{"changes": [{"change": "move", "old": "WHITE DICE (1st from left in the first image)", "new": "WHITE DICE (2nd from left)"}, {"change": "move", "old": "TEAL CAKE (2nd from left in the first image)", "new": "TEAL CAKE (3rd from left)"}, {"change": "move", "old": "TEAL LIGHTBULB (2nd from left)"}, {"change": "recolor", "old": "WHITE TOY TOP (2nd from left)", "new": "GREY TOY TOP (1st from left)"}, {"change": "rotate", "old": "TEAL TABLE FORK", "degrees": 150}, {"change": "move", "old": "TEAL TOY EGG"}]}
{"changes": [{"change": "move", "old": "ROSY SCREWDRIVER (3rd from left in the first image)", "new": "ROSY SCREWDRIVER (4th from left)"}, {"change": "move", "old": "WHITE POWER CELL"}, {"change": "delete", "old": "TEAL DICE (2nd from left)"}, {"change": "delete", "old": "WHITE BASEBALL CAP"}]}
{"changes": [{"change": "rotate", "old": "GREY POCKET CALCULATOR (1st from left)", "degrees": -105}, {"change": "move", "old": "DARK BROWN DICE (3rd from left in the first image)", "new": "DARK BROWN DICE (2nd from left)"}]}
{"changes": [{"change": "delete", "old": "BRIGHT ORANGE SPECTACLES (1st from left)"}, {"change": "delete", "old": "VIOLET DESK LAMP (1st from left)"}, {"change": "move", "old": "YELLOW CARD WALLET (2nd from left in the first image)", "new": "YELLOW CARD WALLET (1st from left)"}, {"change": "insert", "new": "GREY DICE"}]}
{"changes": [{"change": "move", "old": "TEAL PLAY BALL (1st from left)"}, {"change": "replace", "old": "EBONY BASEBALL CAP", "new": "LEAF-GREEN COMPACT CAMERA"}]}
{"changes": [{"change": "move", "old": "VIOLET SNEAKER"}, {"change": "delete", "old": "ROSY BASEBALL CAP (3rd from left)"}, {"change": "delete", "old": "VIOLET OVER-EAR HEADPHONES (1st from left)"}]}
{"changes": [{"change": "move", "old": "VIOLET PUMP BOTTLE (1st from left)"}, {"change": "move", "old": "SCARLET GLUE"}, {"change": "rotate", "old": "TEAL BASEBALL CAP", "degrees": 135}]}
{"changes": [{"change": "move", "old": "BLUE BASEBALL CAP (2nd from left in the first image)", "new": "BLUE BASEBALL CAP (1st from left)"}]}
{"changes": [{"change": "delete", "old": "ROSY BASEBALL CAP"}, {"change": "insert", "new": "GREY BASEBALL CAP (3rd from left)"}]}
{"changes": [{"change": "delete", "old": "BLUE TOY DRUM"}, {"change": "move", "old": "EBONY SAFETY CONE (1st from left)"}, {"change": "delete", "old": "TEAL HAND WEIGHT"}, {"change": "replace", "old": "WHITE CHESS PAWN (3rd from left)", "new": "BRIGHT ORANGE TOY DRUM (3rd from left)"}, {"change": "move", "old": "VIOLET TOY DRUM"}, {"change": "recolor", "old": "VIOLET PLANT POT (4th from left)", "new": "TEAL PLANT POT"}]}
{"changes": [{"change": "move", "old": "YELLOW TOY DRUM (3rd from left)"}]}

..............................

> PROBLEM REQUIREMENTS
The records are to be duplicated in full, with every word kept exactly.

> OUTPUT
{"changes": [{"change": "move", "old": "WHITE DICE (1st from left in the first image)", "new": "WHITE DICE (2nd from left)"}, {"change": "move", "old": "TEAL CAKE (2nd from left in the first image)", "new": "TEAL CAKE (3rd from left)"}, {"change": "move", "old": "TEAL LIGHTBULB (2nd from left)"}, {"change": "recolor", "old": "WHITE TOY TOP (2nd from left)", "new": "GREY TOY TOP (1st from left)"}, {"change": "rotate", "old": "TEAL TABLE FORK", "degrees": 150}, {"change": "move", "old": "TEAL TOY EGG"}]}
{"changes": [{"change": "move", "old": "ROSY SCREWDRIVER (3rd from left in the first image)", "new": "ROSY SCREWDRIVER (4th from left)"}, {"change": "move", "old": "WHITE POWER CELL"}, {"change": "delete", "old": "TEAL DICE (2nd from left)"}, {"change": "delete", "old": "WHITE BASEBALL CAP"}]}
{"changes": [{"change": "rotate", "old": "GREY POCKET CALCULATOR (1st from left)", "degrees": -105}, {"change": "move", "old": "DARK BROWN DICE (3rd from left in the first image)", "new": "DARK BROWN DICE (2nd from left)"}]}
{"changes": [{"change": "delete", "old": "BRIGHT ORANGE SPECTACLES (1st from left)"}, {"change": "delete", "old": "VIOLET DESK LAMP (1st from left)"}, {"change": "move", "old": "YELLOW CARD WALLET (2nd from left in the first image)", "new": "YELLOW CARD WALLET (1st from left)"}, {"change": "insert", "new": "GREY DICE"}]}
{"changes": [{"change": "move", "old": "TEAL PLAY BALL (1st from left)"}, {"change": "replace", "old": "EBONY BASEBALL CAP", "new": "LEAF-GREEN COMPACT CAMERA"}]}
{"changes": [{"change": "move", "old": "VIOLET SNEAKER"}, {"change": "delete", "old": "ROSY BASEBALL CAP (3rd from left)"}, {"change": "delete", "old": "VIOLET OVER-EAR HEADPHONES (1st from left)"}]}
{"changes": [{"change": "move", "old": "VIOLET PUMP BOTTLE (1st from left)"}, {"change": "move", "old": "SCARLET GLUE"}, {"change": "rotate", "old": "TEAL BASEBALL CAP", "degrees": 135}]}
{"changes": [{"change": "move", "old": "BLUE BASEBALL CAP (2nd from left in the first image)", "new": "BLUE BASEBALL CAP (1st from left)"}]}
{"changes": [{"change": "delete", "old": "ROSY BASEBALL CAP"}, {"change": "insert", "new": "GREY BASEBALL CAP (3rd from left)"}]}
{"changes": [{"change": "delete", "old": "BLUE TOY DRUM"}, {"change": "move", "old": "EBONY SAFETY CONE (1st from left)"}, {"change": "delete", "old": "TEAL HAND WEIGHT"}, {"change": "replace", "old": "WHITE CHESS PAWN (3rd from left)", "new": "BRIGHT ORANGE TOY DRUM (3rd from left)"}, {"change": "move", "old": "VIOLET TOY DRUM"}, {"change": "recolor", "old": "VIOLET PLANT POT (4th from left)", "new": "TEAL PLANT POT"}]}
{"changes": [{"change": "move", "old": "YELLOW TOY DRUM (3rd from left)"}]}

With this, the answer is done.